EXERCISE GOAL: Under this line are the records; repeat exactly the lines starting at the one containing "black cutting board: 3 -> 1" and ending at the one containing "grey pan: 1 -> 0", omitting pictures.

EXCERPTED RECORDS:
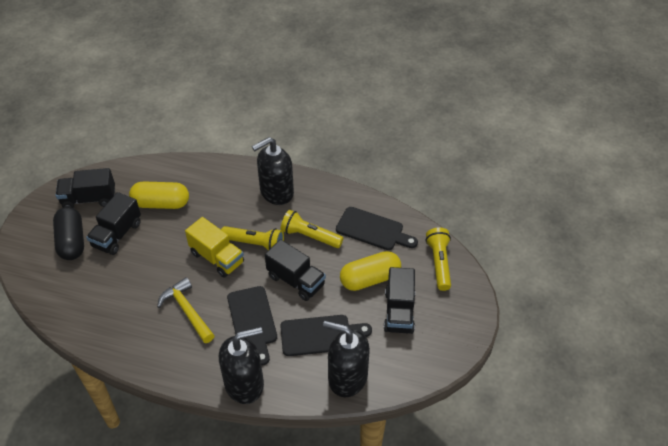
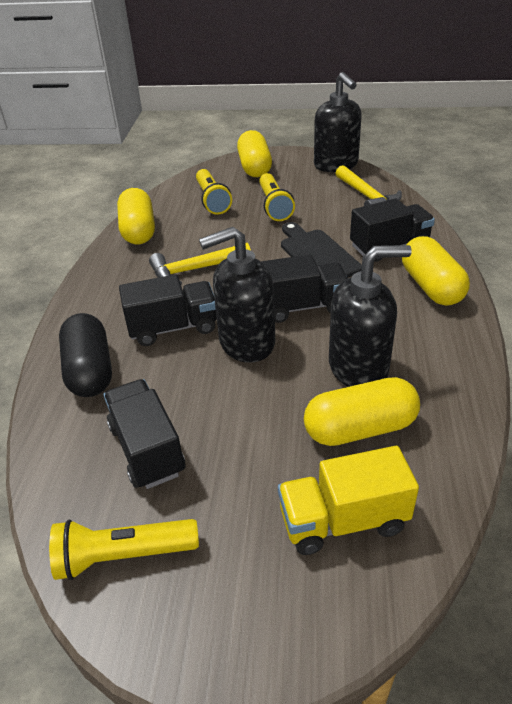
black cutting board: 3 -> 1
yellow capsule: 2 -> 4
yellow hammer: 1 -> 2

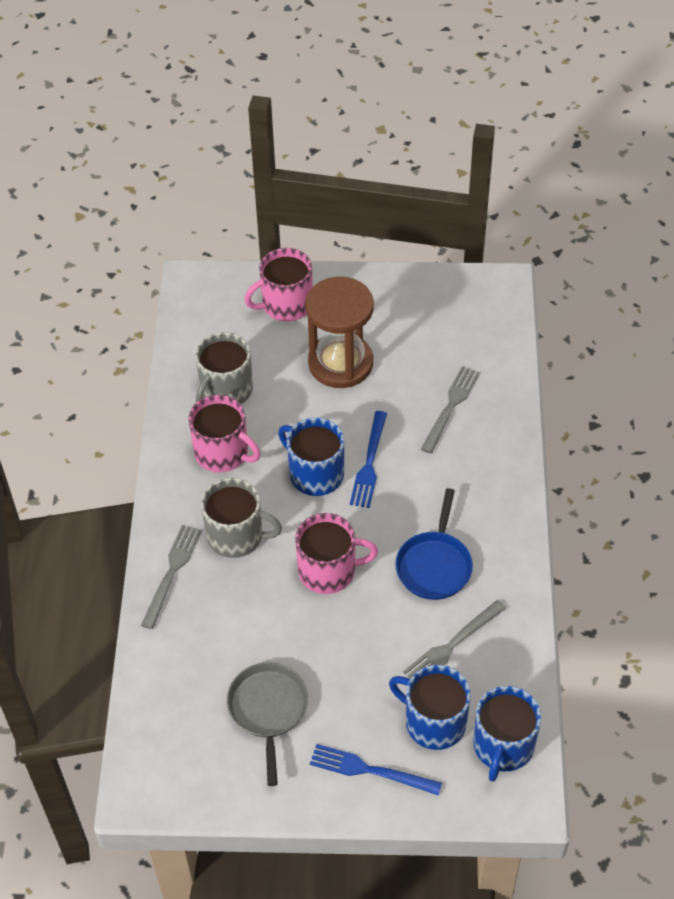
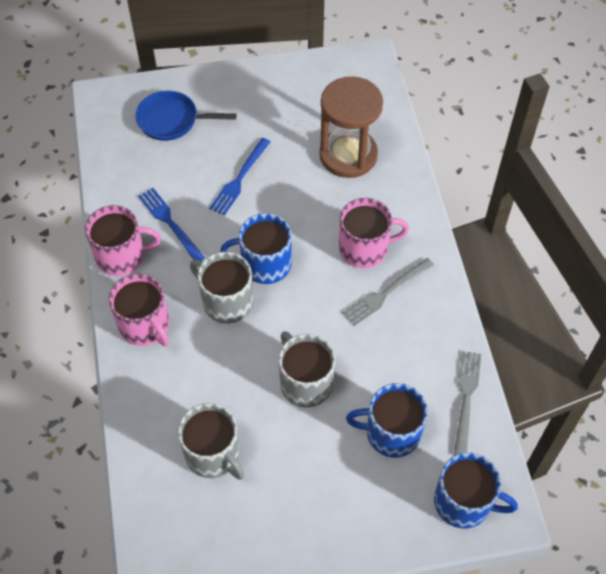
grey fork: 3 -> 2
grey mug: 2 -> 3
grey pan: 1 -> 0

---

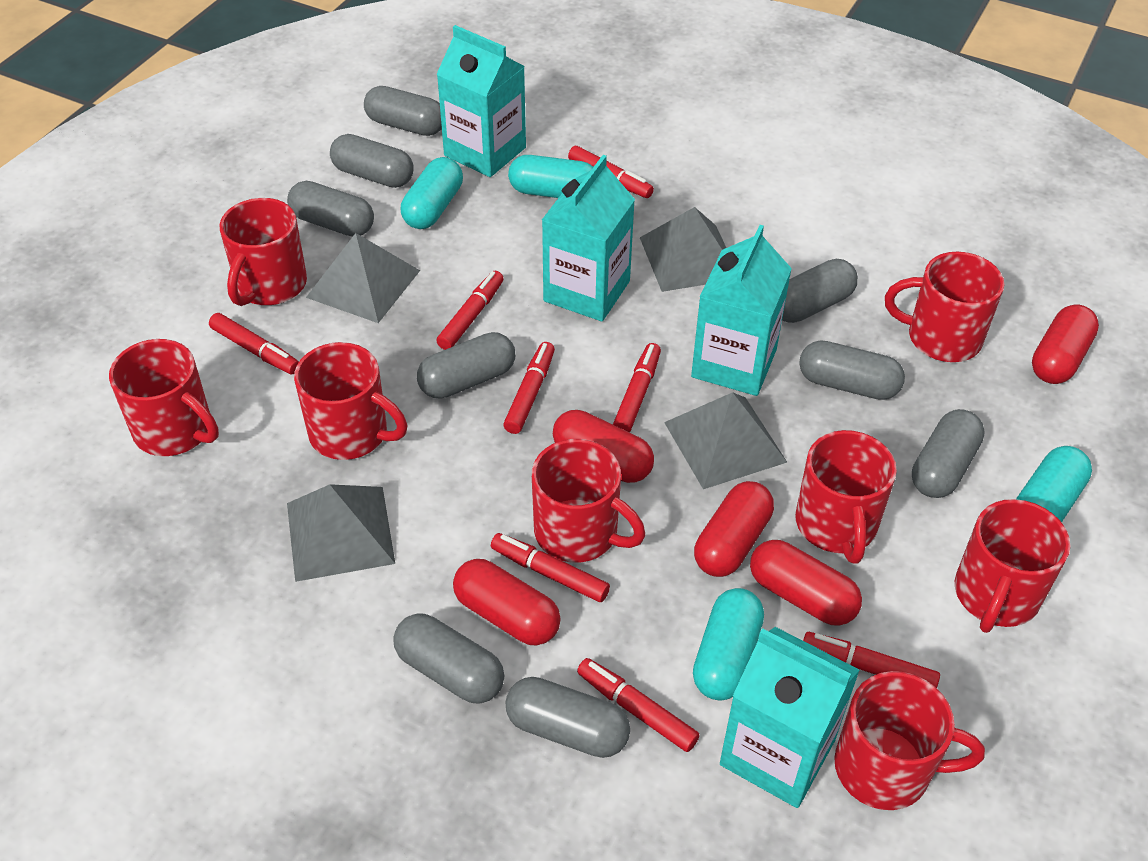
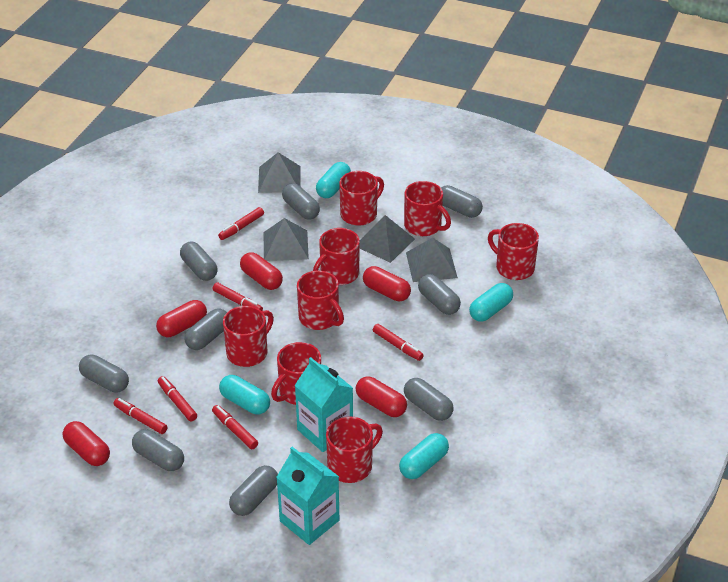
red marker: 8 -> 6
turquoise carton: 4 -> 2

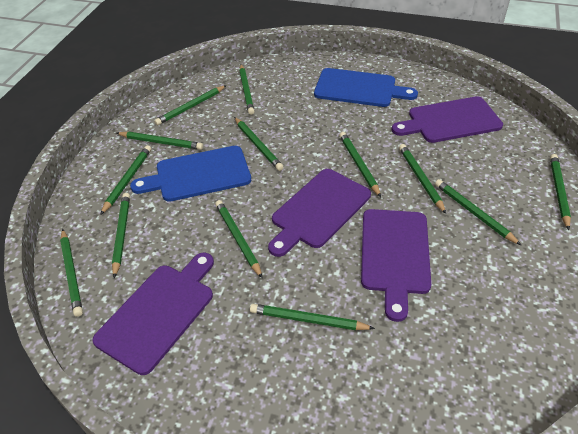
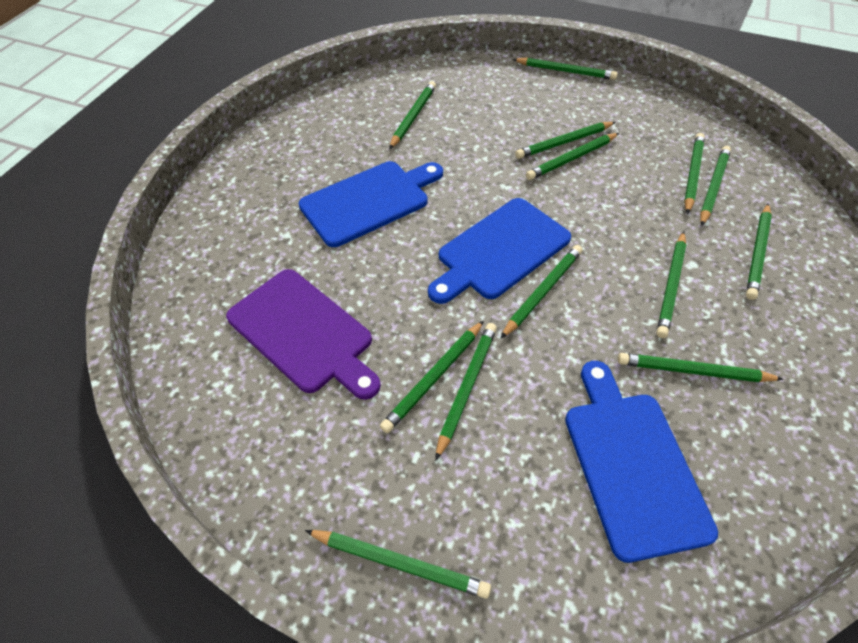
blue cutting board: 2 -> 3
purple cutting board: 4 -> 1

* * *

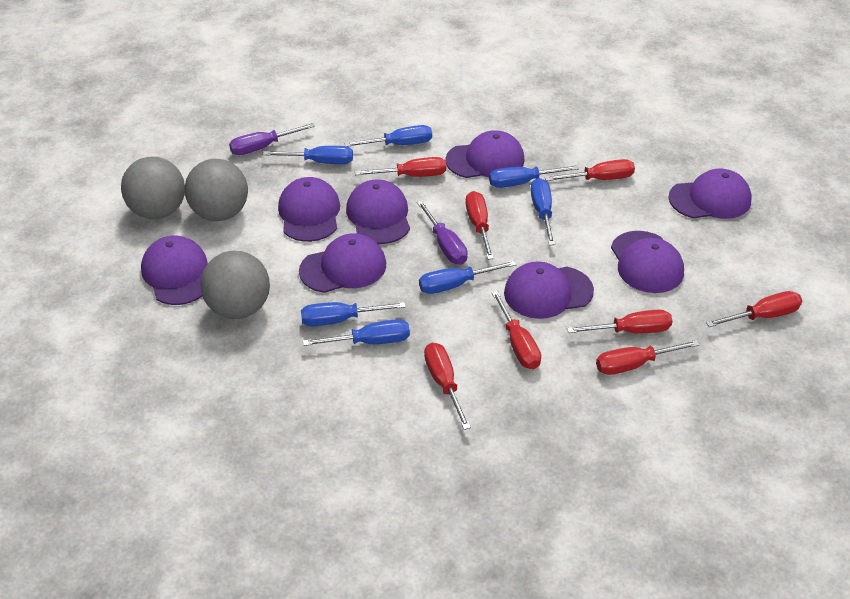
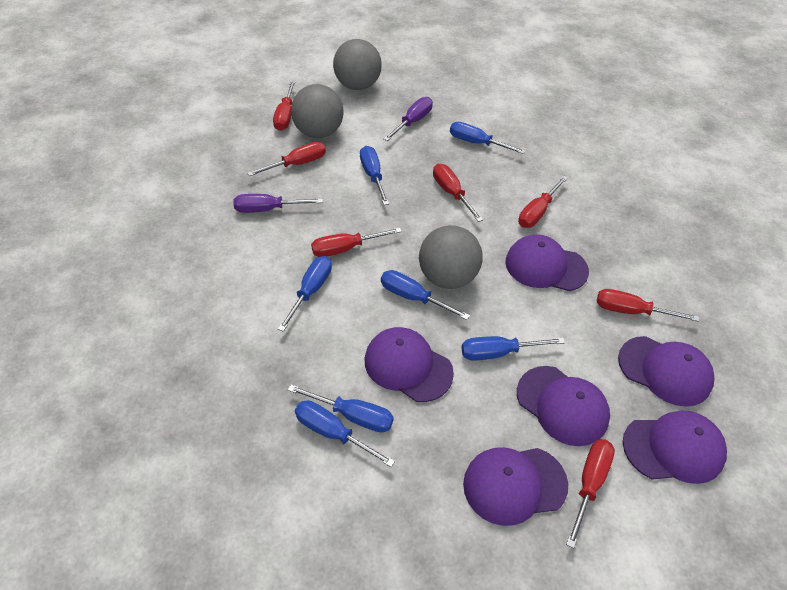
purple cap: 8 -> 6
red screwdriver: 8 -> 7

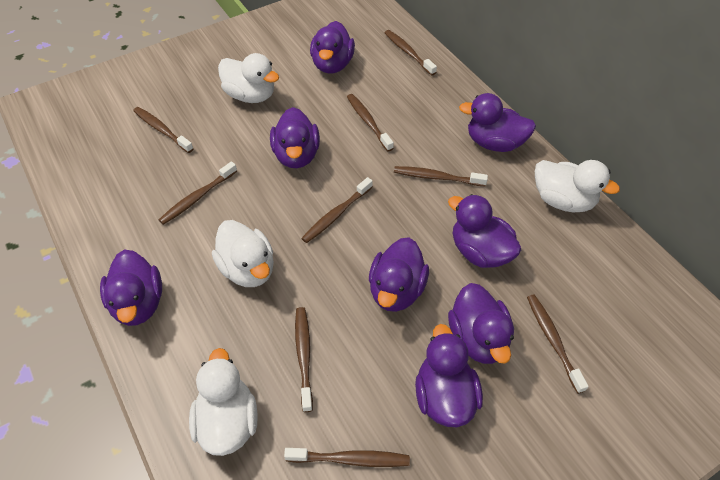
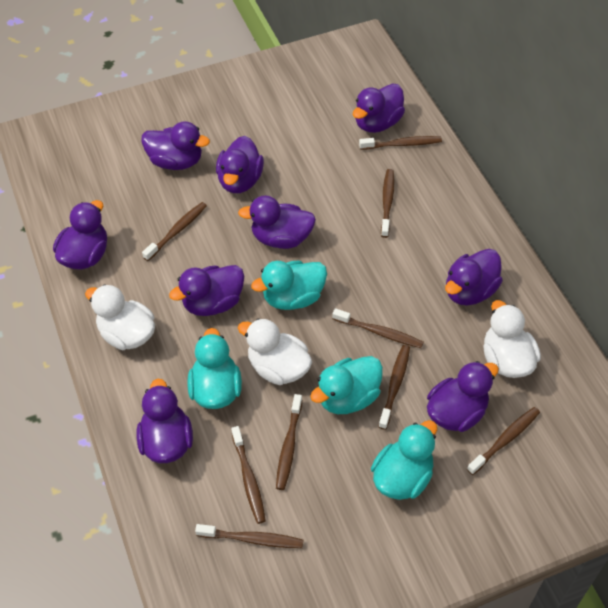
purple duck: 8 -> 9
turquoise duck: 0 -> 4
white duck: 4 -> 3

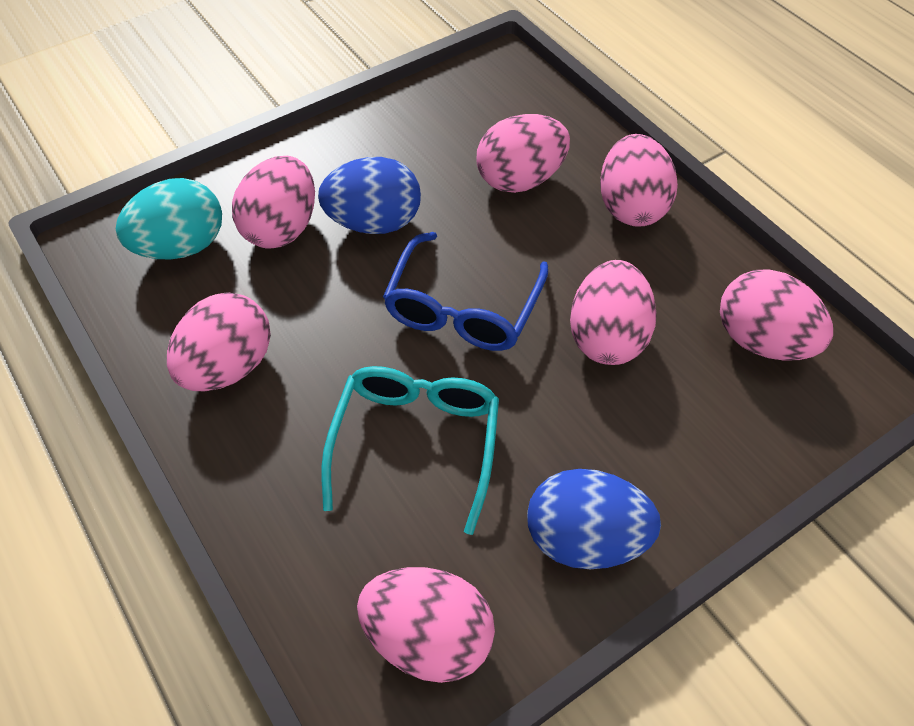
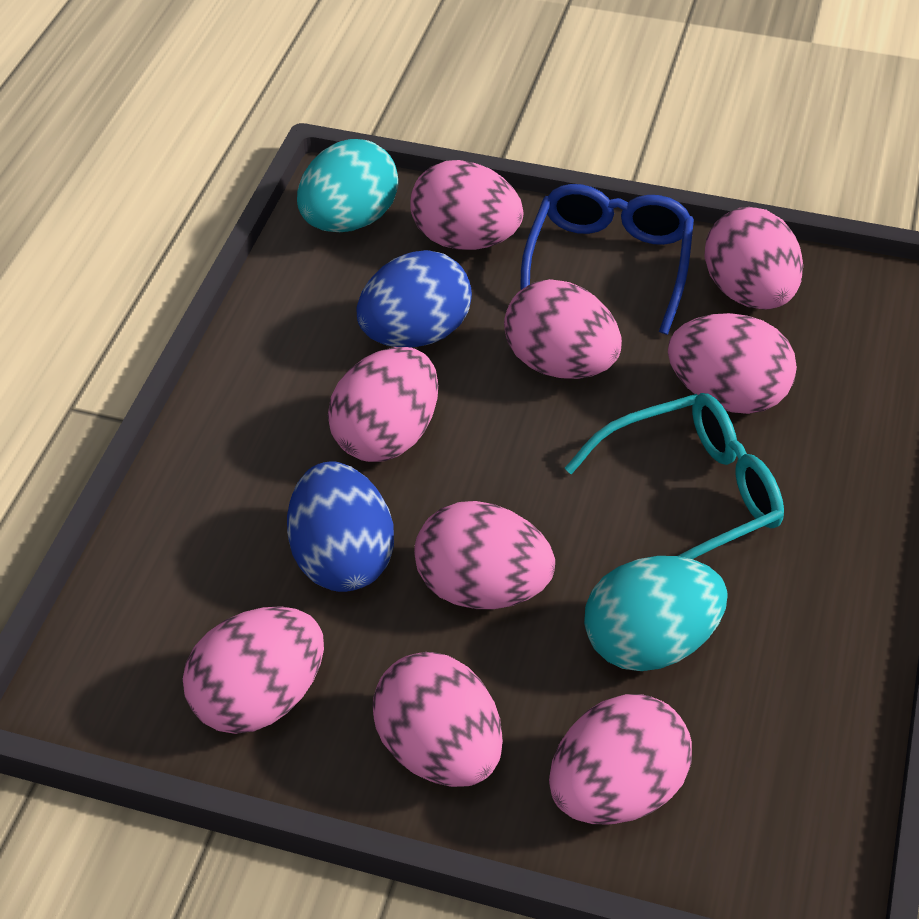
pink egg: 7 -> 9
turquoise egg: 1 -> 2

EXPECTED ANSWER:
black cutting board: 3 -> 1
yellow capsule: 2 -> 4
yellow hammer: 1 -> 2

grey fork: 3 -> 2
grey mug: 2 -> 3
grey pan: 1 -> 0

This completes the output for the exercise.